> [RECORDS TO USE]:

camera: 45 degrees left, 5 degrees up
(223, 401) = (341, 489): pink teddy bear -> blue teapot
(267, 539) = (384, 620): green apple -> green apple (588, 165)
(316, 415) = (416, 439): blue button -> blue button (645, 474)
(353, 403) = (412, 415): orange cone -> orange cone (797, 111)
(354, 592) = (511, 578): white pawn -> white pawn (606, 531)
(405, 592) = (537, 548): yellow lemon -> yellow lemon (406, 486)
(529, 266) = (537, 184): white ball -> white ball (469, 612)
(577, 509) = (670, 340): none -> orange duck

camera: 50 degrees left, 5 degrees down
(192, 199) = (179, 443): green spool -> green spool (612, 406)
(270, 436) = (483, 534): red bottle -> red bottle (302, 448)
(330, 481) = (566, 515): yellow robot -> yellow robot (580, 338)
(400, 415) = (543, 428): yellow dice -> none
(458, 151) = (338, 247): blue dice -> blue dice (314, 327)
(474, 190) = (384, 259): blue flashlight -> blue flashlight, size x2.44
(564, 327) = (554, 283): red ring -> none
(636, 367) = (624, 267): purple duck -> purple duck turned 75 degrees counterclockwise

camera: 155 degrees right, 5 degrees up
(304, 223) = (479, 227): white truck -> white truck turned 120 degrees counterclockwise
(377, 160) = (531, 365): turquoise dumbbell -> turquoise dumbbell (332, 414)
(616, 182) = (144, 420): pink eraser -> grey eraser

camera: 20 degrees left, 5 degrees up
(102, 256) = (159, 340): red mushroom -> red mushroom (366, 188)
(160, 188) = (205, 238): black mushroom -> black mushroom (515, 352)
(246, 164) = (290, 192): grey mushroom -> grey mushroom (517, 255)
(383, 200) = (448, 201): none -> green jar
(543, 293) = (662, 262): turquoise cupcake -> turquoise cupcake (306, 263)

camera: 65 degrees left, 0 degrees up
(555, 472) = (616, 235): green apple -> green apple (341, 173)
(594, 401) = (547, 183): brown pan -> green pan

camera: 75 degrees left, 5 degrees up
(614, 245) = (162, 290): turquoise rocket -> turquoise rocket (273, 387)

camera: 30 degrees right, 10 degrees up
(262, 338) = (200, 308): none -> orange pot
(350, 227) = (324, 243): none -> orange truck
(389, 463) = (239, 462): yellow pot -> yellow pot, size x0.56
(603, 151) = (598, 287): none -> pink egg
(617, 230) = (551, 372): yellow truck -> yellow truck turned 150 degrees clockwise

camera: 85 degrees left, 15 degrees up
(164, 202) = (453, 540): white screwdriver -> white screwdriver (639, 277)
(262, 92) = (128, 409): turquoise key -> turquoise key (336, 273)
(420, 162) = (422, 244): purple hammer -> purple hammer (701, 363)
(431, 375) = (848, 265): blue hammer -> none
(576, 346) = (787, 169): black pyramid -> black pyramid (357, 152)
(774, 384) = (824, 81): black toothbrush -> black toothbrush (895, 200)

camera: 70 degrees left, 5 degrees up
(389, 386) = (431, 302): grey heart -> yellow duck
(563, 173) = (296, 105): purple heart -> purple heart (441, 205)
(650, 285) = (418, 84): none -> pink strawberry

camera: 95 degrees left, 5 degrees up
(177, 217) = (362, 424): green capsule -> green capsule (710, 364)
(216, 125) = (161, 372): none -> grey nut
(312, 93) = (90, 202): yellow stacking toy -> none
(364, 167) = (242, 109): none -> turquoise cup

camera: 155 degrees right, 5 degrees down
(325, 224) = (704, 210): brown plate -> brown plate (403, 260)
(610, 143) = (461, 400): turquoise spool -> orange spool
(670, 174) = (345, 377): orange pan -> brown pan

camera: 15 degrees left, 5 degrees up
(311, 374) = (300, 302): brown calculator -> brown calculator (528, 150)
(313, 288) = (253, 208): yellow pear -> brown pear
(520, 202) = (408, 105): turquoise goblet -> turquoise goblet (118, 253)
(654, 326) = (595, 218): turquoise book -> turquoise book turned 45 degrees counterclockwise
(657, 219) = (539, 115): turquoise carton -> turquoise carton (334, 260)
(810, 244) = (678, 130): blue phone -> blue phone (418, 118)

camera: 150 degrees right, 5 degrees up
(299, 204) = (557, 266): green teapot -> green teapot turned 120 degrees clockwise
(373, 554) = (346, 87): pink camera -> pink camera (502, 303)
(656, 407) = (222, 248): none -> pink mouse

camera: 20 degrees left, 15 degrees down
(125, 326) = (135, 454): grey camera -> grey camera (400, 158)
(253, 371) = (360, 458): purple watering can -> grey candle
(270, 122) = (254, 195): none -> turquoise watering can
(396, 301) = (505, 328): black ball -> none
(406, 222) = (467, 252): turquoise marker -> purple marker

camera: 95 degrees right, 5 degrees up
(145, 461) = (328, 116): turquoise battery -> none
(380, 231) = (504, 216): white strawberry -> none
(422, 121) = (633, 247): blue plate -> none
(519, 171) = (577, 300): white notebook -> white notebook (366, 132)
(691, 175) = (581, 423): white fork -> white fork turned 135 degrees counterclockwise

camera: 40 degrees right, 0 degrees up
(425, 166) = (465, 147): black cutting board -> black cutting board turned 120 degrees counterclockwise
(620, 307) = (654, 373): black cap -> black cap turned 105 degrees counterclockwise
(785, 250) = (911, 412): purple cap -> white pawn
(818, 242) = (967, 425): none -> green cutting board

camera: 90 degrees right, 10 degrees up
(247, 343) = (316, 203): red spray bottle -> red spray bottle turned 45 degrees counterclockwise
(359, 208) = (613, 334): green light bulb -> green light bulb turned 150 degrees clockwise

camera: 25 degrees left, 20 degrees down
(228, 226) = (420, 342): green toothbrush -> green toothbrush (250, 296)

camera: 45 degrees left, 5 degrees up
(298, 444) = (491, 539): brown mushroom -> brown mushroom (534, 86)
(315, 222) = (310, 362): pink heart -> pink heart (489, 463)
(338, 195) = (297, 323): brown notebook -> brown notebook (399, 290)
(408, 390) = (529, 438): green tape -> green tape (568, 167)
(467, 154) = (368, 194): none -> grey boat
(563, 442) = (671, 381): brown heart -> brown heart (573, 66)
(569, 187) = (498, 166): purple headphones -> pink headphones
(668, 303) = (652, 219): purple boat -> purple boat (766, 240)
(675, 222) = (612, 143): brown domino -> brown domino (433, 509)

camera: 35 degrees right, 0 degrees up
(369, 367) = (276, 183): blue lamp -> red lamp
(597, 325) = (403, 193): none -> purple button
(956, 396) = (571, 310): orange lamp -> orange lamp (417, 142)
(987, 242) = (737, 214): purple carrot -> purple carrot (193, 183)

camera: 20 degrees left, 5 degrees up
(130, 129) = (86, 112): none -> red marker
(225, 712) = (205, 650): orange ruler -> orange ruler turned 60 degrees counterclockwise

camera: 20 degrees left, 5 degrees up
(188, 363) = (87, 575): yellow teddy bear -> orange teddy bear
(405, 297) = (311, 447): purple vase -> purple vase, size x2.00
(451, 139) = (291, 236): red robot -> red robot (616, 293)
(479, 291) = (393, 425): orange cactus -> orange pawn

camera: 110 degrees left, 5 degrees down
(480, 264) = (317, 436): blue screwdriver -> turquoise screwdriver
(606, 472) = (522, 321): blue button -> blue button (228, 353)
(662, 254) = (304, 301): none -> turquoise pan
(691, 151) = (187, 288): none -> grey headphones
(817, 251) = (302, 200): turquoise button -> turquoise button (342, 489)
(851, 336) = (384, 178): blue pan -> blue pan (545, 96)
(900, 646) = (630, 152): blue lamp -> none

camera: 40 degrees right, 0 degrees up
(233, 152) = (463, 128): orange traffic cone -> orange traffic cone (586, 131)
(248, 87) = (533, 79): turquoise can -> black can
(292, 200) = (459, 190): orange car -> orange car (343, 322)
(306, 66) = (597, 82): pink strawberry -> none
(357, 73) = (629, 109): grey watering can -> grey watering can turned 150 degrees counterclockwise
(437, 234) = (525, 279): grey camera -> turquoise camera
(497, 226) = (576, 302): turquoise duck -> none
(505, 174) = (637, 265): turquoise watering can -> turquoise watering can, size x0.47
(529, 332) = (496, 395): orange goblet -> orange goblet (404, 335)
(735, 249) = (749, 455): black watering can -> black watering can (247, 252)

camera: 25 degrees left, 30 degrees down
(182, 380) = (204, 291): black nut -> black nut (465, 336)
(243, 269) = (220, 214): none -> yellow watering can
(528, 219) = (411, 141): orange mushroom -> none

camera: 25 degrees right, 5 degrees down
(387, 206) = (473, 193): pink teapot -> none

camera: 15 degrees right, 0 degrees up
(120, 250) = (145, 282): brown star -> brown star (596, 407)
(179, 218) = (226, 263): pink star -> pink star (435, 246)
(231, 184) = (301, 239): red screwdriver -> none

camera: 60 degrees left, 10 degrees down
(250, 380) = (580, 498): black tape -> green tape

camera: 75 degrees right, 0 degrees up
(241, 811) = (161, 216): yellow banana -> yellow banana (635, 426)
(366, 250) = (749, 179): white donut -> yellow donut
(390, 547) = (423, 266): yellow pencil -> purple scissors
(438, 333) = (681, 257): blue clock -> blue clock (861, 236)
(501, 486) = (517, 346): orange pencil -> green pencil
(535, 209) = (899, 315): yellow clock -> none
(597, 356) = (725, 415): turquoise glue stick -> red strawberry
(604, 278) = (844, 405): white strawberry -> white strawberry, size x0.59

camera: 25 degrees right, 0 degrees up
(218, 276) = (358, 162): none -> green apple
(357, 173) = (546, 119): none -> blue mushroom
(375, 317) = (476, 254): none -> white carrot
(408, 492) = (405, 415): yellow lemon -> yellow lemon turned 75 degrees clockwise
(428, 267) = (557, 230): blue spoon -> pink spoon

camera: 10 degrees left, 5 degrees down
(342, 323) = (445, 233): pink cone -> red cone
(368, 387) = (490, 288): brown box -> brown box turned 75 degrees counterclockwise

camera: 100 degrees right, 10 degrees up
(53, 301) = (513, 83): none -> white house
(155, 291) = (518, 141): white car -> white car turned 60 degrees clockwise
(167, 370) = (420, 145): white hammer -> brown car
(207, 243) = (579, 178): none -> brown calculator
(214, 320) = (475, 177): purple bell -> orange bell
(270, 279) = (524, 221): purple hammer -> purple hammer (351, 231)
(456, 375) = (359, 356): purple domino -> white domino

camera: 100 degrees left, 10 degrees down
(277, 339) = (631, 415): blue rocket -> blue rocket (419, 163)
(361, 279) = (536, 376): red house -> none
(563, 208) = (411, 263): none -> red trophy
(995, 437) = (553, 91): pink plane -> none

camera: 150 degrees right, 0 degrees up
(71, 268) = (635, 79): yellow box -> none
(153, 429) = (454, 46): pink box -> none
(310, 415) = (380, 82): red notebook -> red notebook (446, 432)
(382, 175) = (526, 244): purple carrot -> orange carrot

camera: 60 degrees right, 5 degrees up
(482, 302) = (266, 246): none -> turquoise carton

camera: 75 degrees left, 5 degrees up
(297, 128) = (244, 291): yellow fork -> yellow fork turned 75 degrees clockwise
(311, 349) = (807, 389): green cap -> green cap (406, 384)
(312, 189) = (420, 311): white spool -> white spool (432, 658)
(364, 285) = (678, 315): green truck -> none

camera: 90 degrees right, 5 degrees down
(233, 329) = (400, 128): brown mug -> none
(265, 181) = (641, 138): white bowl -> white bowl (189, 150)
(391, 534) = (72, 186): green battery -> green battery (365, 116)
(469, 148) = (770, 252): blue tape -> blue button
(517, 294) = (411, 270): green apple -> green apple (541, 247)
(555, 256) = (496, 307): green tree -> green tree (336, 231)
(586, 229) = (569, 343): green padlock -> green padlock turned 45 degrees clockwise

> [REQUEST]: Retype exactly the lines of the data above that fall between the line with "(438, 333) = (681, 257): blue" and the line with "(270, 279) = (524, 221): purple", inclusive, and add nothing.

> [WRITTEN RESPONSE]:
(438, 333) = (681, 257): blue clock -> blue clock (861, 236)
(501, 486) = (517, 346): orange pencil -> green pencil
(535, 209) = (899, 315): yellow clock -> none
(597, 356) = (725, 415): turquoise glue stick -> red strawberry
(604, 278) = (844, 405): white strawberry -> white strawberry, size x0.59

camera: 25 degrees right, 0 degrees up
(218, 276) = (358, 162): none -> green apple
(357, 173) = (546, 119): none -> blue mushroom
(375, 317) = (476, 254): none -> white carrot
(408, 492) = (405, 415): yellow lemon -> yellow lemon turned 75 degrees clockwise
(428, 267) = (557, 230): blue spoon -> pink spoon

camera: 10 degrees left, 5 degrees down
(342, 323) = (445, 233): pink cone -> red cone
(368, 387) = (490, 288): brown box -> brown box turned 75 degrees counterclockwise

camera: 100 degrees right, 10 degrees up
(53, 301) = (513, 83): none -> white house
(155, 291) = (518, 141): white car -> white car turned 60 degrees clockwise
(167, 370) = (420, 145): white hammer -> brown car
(207, 243) = (579, 178): none -> brown calculator
(214, 320) = (475, 177): purple bell -> orange bell
(270, 279) = (524, 221): purple hammer -> purple hammer (351, 231)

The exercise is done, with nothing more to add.